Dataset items
◇ ◇ ◇

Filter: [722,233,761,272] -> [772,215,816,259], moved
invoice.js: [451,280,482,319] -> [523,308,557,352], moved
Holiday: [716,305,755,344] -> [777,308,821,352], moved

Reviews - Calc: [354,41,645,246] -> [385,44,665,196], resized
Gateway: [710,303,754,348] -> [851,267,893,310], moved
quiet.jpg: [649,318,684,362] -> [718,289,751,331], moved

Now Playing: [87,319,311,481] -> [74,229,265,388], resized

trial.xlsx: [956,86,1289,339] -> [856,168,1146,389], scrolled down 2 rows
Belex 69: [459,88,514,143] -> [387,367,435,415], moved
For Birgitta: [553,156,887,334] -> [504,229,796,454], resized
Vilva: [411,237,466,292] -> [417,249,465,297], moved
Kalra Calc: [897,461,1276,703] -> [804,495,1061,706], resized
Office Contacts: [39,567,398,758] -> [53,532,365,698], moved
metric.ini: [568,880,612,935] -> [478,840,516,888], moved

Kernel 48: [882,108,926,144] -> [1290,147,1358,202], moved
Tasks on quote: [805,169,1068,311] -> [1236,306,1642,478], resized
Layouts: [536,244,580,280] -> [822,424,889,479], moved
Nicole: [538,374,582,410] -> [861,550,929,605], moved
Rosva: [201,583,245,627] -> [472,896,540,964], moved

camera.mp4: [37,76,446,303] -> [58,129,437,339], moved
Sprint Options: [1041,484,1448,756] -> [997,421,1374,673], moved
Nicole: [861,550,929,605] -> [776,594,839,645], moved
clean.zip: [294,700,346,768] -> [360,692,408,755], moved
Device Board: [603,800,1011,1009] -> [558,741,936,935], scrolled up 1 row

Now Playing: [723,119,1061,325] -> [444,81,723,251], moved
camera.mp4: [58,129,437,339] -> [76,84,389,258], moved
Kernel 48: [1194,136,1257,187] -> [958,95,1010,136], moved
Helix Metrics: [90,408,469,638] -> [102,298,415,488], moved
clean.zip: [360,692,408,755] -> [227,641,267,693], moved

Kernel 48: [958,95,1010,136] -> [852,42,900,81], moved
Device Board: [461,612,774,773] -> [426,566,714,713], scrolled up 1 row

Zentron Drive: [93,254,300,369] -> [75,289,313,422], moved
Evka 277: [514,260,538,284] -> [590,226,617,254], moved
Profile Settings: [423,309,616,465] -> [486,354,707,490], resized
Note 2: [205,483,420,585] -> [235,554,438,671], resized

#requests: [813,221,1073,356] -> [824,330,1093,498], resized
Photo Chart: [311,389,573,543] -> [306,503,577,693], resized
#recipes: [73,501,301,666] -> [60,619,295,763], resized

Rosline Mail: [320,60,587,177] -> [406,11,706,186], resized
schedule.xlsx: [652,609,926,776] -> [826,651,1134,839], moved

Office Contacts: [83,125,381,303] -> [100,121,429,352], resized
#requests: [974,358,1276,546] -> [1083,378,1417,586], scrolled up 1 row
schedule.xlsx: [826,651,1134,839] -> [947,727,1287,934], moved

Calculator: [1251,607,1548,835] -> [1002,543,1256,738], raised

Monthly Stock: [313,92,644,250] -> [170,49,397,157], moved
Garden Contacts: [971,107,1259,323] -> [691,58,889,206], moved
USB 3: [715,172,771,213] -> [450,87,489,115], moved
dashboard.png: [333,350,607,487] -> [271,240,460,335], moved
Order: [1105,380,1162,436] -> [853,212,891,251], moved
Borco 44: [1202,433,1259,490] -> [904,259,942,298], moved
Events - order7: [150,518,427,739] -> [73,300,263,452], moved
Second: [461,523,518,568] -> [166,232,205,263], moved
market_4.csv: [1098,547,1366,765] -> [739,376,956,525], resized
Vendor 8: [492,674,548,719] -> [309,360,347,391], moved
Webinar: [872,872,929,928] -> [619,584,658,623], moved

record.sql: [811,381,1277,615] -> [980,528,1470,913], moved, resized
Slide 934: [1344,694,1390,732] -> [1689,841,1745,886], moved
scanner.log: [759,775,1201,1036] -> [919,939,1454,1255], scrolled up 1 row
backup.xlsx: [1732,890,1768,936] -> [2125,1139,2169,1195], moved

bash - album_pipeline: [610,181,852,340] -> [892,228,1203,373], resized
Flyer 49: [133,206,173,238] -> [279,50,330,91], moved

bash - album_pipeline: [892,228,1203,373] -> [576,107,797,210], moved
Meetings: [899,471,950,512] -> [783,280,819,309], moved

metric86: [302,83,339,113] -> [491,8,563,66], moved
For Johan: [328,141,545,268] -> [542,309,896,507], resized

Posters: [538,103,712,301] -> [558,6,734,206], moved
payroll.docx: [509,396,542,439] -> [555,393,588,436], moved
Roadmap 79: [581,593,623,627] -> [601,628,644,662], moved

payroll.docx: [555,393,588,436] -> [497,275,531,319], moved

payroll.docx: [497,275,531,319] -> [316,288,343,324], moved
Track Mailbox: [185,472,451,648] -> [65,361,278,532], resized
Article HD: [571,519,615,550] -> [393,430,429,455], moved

◇ ◇ ◇

**Problem to work on**
Once you find the line with "Belex 69: [459,88,514,143]" in the entries above, output it and each line after it up to and including the line with "camera.mp4: [37,76,446,303] ->", and nothing else.

**Result of the task**
Belex 69: [459,88,514,143] -> [387,367,435,415], moved
For Birgitta: [553,156,887,334] -> [504,229,796,454], resized
Vilva: [411,237,466,292] -> [417,249,465,297], moved
Kalra Calc: [897,461,1276,703] -> [804,495,1061,706], resized
Office Contacts: [39,567,398,758] -> [53,532,365,698], moved
metric.ini: [568,880,612,935] -> [478,840,516,888], moved

Kernel 48: [882,108,926,144] -> [1290,147,1358,202], moved
Tasks on quote: [805,169,1068,311] -> [1236,306,1642,478], resized
Layouts: [536,244,580,280] -> [822,424,889,479], moved
Nicole: [538,374,582,410] -> [861,550,929,605], moved
Rosva: [201,583,245,627] -> [472,896,540,964], moved

camera.mp4: [37,76,446,303] -> [58,129,437,339], moved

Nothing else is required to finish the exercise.